● Work instruction: Copy the lines below verbatim, but only from the line containing "P101 pin 2: DGND -> N4" through the end of the data.

● Entries supplied:

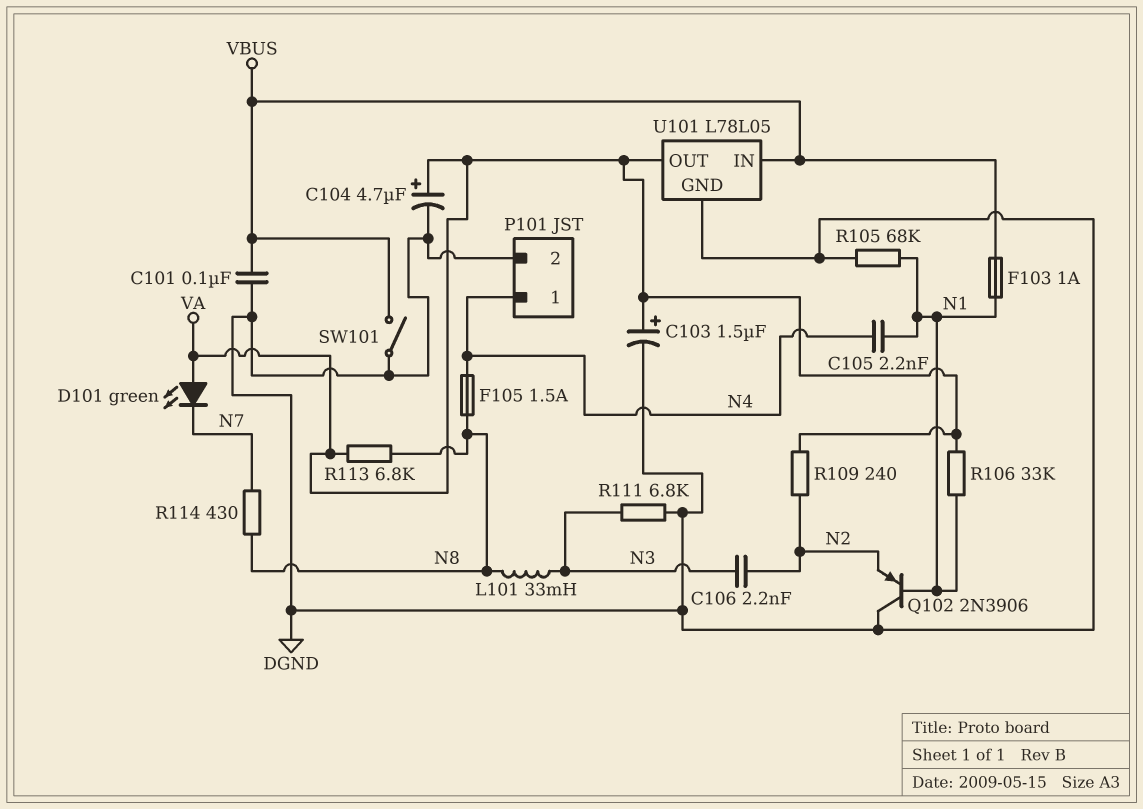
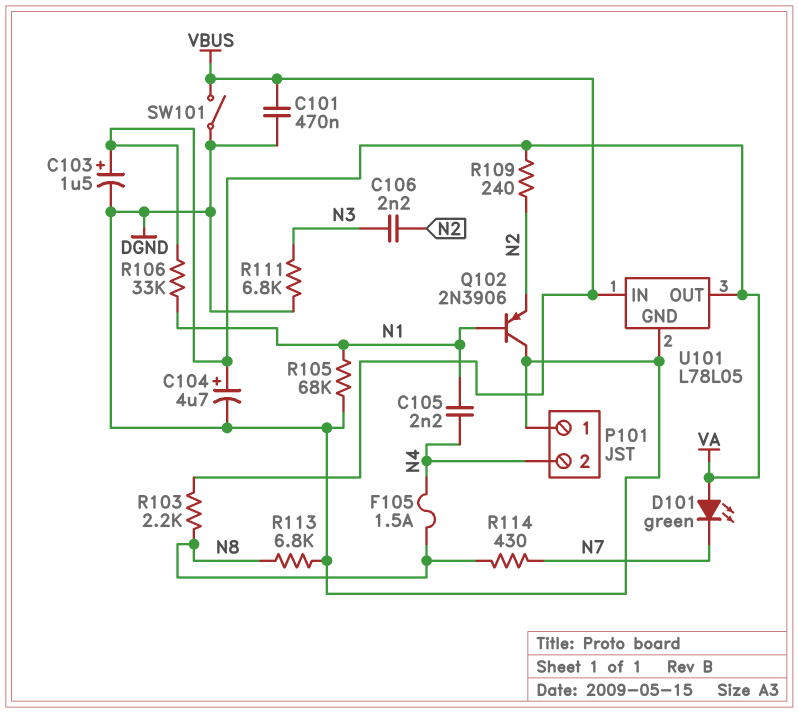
C101: 100nF (DGND, VBUS) -> 470nF (DGND, VBUS)
F103: 1A (N1, VBUS) -> none
L101: 33mH (N3, N8) -> none
P101 pin 1: N4 -> DGND
P101 pin 2: DGND -> N4
R103: none -> 2.2k (N8, VBUS)
R113: 6.8k (N8, VA) -> 6.8k (DGND, N8)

● Answer box:
P101 pin 2: DGND -> N4
R103: none -> 2.2k (N8, VBUS)
R113: 6.8k (N8, VA) -> 6.8k (DGND, N8)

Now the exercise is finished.